● Listed records:

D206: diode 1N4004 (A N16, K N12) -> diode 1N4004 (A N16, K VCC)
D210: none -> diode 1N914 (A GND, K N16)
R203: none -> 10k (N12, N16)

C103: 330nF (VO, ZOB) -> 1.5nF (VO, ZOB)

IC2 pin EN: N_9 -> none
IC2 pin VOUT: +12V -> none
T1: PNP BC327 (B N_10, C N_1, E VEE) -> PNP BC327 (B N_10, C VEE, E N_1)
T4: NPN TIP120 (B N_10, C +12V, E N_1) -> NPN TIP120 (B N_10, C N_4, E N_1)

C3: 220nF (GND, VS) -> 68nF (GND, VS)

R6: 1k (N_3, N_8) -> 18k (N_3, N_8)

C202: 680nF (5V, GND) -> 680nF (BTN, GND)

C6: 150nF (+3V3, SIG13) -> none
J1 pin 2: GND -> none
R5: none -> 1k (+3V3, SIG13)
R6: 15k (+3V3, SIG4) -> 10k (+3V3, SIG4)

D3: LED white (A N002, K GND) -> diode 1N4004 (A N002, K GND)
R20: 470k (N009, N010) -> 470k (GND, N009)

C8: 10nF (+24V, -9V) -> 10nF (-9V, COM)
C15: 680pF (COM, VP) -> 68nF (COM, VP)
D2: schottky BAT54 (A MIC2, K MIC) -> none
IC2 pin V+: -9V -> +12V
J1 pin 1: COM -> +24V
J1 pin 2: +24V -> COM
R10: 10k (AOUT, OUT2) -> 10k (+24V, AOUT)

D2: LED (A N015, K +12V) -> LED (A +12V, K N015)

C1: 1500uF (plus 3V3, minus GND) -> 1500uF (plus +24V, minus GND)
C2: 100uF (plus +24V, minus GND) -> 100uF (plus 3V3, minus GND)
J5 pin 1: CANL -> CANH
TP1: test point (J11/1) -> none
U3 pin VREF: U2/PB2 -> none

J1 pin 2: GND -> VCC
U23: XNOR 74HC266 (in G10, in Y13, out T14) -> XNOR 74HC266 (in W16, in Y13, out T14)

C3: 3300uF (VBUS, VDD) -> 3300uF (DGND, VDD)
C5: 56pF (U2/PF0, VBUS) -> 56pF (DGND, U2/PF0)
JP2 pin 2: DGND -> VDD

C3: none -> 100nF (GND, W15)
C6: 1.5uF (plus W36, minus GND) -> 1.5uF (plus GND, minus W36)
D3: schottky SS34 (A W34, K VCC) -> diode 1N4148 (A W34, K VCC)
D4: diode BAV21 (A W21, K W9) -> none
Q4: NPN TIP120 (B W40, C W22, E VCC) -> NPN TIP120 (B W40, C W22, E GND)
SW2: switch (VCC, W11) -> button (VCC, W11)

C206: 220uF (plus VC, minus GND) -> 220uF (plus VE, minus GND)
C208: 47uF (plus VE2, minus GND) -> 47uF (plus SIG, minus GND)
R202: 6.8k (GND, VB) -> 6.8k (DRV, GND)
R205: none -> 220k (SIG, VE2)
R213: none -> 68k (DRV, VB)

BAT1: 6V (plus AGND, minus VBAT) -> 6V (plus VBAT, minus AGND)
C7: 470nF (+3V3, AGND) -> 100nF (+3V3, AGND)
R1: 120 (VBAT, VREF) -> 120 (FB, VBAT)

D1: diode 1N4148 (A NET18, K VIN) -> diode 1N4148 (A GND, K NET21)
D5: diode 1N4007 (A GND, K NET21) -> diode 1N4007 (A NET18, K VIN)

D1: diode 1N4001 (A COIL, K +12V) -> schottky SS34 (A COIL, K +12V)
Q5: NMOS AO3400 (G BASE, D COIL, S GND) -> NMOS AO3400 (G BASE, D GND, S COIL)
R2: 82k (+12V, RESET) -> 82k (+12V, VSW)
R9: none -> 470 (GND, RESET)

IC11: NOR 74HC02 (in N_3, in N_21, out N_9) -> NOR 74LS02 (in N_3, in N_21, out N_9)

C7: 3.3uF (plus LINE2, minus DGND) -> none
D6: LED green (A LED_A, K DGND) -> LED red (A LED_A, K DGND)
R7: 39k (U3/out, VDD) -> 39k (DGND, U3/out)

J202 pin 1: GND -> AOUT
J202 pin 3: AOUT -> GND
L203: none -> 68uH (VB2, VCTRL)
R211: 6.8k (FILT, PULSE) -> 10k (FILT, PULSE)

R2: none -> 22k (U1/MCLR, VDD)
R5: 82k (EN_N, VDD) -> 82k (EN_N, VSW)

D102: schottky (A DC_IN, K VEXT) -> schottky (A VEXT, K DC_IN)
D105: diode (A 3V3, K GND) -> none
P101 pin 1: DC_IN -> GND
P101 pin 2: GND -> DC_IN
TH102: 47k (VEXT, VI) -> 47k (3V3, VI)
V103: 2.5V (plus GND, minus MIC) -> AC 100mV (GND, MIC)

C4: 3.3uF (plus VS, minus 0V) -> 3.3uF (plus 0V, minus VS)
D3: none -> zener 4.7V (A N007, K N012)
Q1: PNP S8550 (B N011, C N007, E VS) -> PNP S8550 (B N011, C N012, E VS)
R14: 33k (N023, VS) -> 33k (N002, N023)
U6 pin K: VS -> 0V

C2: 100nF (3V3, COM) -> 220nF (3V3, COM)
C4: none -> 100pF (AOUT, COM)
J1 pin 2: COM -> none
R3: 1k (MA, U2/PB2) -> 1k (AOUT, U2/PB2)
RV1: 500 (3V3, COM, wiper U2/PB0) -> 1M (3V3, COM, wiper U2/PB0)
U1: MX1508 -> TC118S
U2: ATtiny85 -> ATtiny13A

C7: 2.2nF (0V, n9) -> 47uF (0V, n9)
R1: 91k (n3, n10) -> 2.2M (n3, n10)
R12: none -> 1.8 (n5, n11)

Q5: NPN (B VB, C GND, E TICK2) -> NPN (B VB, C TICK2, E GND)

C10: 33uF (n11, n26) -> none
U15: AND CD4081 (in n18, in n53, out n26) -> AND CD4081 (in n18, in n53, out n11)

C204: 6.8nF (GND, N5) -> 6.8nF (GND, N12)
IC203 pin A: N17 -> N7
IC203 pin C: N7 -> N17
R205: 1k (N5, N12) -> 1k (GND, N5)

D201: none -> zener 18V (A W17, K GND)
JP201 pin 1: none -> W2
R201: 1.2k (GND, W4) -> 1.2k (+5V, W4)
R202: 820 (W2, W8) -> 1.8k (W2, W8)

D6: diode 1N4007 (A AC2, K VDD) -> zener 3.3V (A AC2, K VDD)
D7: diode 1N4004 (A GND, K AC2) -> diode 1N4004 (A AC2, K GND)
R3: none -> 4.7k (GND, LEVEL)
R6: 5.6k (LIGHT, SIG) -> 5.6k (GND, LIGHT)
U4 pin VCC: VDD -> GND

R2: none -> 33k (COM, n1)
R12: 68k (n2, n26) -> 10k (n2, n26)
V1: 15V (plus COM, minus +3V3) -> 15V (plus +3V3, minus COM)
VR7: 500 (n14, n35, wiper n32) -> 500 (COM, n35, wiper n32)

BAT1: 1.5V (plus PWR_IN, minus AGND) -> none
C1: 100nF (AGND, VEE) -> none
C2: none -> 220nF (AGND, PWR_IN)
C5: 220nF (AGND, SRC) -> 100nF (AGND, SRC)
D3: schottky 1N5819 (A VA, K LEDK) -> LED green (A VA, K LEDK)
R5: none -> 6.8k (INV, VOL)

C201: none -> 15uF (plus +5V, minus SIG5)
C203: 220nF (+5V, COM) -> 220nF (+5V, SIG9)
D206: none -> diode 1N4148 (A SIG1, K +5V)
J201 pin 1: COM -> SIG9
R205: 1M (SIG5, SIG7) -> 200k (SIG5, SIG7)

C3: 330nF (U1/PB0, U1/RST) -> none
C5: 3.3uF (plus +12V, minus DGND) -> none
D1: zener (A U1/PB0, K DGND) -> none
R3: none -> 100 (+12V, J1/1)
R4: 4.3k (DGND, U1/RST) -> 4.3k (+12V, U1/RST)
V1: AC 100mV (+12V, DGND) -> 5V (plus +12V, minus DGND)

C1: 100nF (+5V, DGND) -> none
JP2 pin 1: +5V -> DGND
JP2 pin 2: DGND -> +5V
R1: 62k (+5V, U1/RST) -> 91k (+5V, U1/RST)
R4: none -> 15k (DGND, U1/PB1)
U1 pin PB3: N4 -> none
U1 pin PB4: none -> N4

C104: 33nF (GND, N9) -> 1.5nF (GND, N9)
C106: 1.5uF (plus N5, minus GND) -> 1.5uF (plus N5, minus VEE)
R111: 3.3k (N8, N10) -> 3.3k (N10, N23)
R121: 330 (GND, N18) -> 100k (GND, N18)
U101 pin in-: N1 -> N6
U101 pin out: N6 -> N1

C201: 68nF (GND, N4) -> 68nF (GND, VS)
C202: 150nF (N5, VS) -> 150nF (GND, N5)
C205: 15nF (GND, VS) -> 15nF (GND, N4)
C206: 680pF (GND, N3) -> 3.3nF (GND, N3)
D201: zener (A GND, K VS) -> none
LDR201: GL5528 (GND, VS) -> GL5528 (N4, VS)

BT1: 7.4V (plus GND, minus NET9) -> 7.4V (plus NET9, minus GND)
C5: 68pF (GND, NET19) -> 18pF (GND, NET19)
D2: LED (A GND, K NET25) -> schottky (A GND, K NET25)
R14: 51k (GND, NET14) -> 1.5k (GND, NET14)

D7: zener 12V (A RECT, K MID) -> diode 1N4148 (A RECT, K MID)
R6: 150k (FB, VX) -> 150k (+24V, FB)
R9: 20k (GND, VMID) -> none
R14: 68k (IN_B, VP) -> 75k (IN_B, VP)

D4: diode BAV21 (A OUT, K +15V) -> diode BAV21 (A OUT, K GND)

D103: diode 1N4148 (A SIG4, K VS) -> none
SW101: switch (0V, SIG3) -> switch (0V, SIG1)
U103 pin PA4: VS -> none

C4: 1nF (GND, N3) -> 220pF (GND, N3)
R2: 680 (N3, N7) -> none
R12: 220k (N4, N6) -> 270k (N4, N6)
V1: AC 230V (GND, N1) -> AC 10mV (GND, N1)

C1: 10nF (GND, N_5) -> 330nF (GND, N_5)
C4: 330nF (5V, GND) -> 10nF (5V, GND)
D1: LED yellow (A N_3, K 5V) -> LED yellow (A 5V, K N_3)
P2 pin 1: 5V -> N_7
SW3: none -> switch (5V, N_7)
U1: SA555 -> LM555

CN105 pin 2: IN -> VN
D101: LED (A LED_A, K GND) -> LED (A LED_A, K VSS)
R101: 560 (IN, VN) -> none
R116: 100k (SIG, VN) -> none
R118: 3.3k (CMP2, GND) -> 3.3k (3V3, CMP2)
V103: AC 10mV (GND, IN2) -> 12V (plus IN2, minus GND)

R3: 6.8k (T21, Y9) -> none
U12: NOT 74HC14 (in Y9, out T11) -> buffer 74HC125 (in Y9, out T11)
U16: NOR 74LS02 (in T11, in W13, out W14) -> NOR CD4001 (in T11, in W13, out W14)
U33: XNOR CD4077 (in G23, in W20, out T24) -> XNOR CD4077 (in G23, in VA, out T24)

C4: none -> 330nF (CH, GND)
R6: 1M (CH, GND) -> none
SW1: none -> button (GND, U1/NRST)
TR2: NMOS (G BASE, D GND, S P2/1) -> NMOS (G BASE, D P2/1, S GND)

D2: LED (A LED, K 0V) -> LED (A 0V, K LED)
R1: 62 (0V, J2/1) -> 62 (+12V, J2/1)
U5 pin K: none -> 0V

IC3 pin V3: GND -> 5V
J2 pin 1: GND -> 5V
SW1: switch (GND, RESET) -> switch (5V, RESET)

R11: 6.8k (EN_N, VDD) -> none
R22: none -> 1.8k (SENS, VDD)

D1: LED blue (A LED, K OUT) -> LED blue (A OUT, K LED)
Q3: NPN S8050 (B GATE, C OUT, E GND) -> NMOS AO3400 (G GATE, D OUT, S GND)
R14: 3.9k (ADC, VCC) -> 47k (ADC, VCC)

● Brief:
Report each line above containing the string "COIL".

● Output of the task:
D1: diode 1N4001 (A COIL, K +12V) -> schottky SS34 (A COIL, K +12V)
Q5: NMOS AO3400 (G BASE, D COIL, S GND) -> NMOS AO3400 (G BASE, D GND, S COIL)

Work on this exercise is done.